> WHAT THE TASK REQUIRES:
Beneath this sentence is a listing. Return its lines from the one containing "none -> lime round brick B4 level 2" through the last, exactly, and omit the pictures.

> DATA:
········
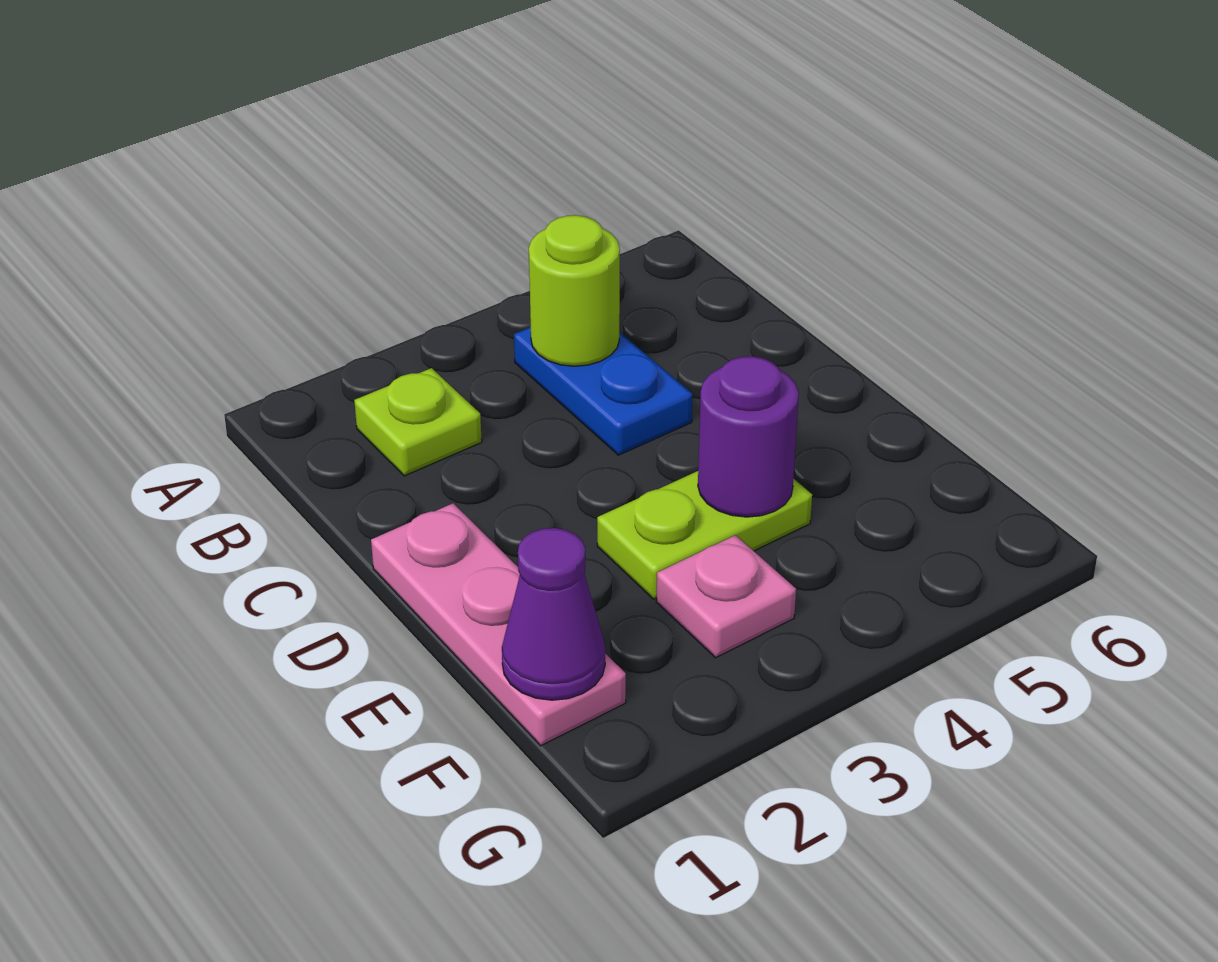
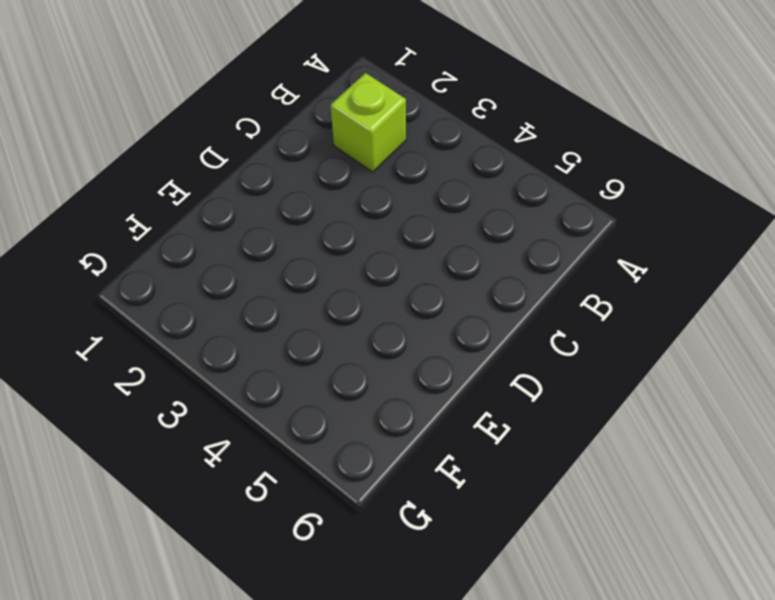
lime brick B2 level 1 -> lime plate B2 level 1
none -> blue plate B4:C4 level 1
none -> pink plate D1:F1 level 1

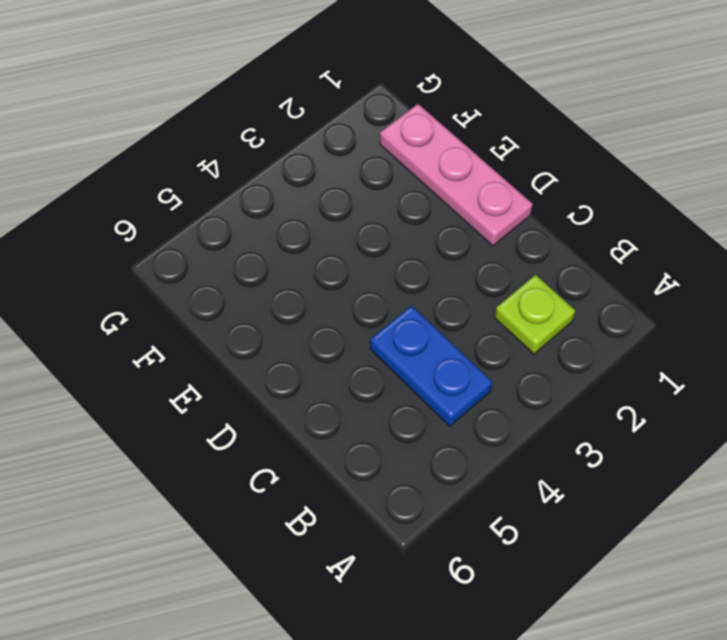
none -> lime plate E3:E4 level 1
none -> pink plate F3 level 1

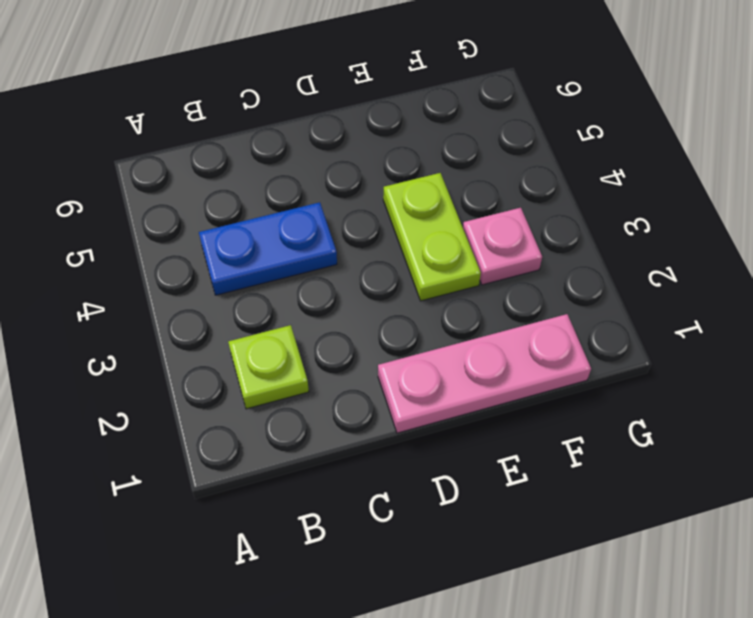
none -> lime round brick B4 level 2
none -> purple round brick E4 level 2

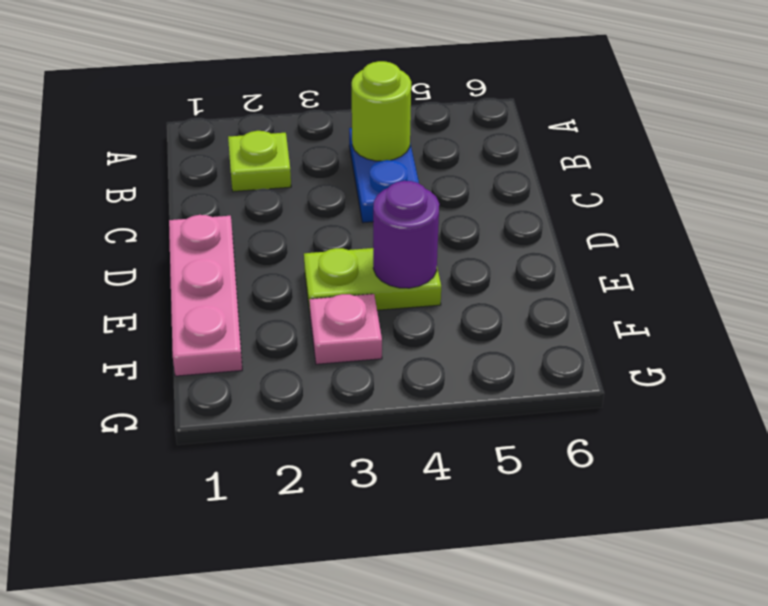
none -> purple cone F1 level 2

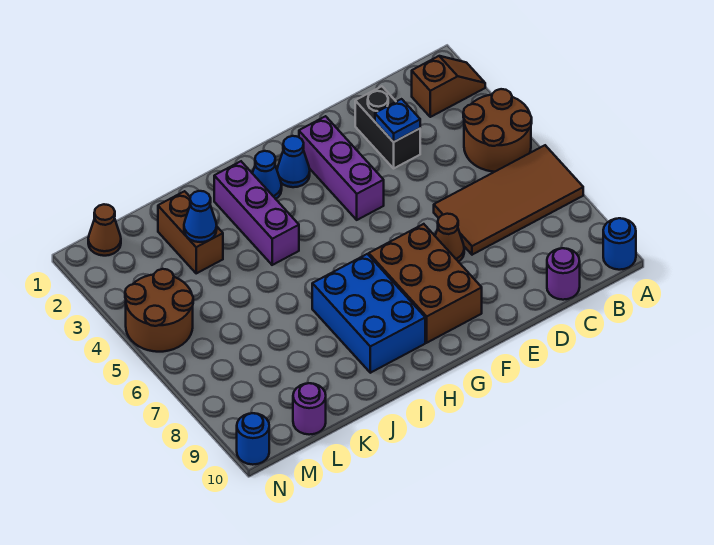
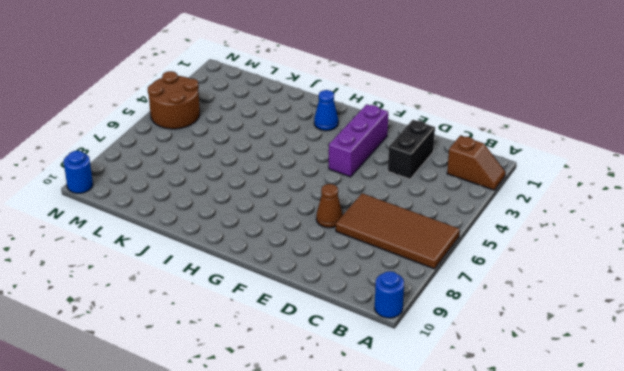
none -> brown round brick A4:B5 level 1
none -> purple round brick C10 level 1
none -> brown brick F7:G9 level 1

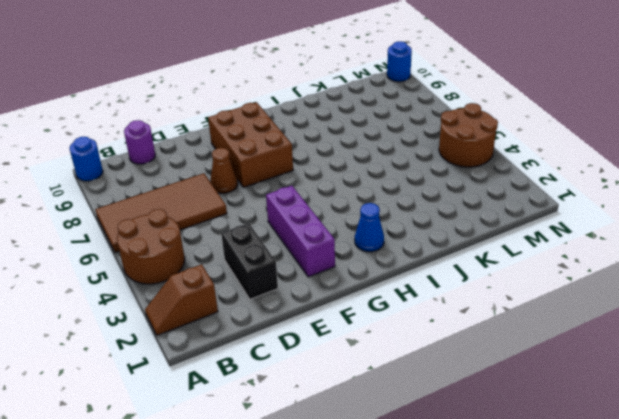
none -> blue cone G2 level 1
none -> blue brick H7:I9 level 1
none -> purple brick I2:I4 level 1

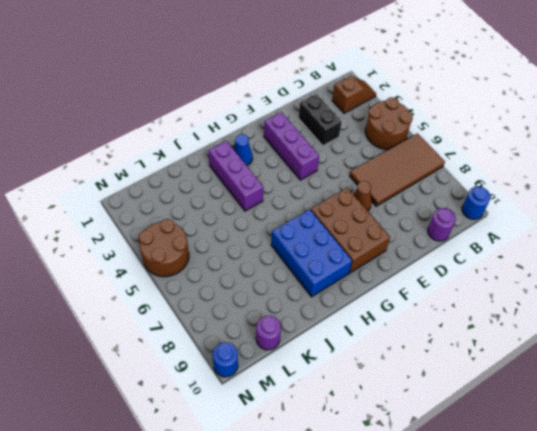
none -> blue cone G2 level 1
none -> brown brick K2:K3 level 1
none -> brown cone M1 level 1

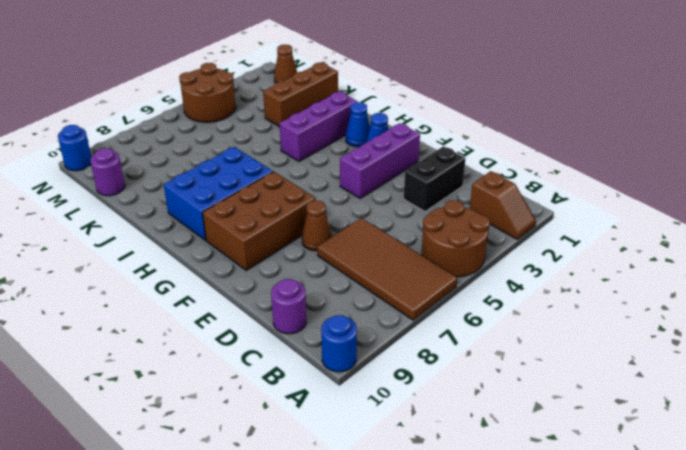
brown brick K1:K3 level 1 -> brown brick K2:K3 level 1
none -> blue plate D3 level 2
none -> blue cone K3 level 2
········
> WRITTEN ANSWER:
none -> lime round brick B4 level 2
none -> purple round brick E4 level 2

none -> purple cone F1 level 2

none -> brown round brick A4:B5 level 1
none -> purple round brick C10 level 1
none -> brown brick F7:G9 level 1

none -> blue cone G2 level 1
none -> blue brick H7:I9 level 1
none -> purple brick I2:I4 level 1

none -> blue cone G2 level 1
none -> brown brick K2:K3 level 1
none -> brown cone M1 level 1

brown brick K1:K3 level 1 -> brown brick K2:K3 level 1
none -> blue plate D3 level 2
none -> blue cone K3 level 2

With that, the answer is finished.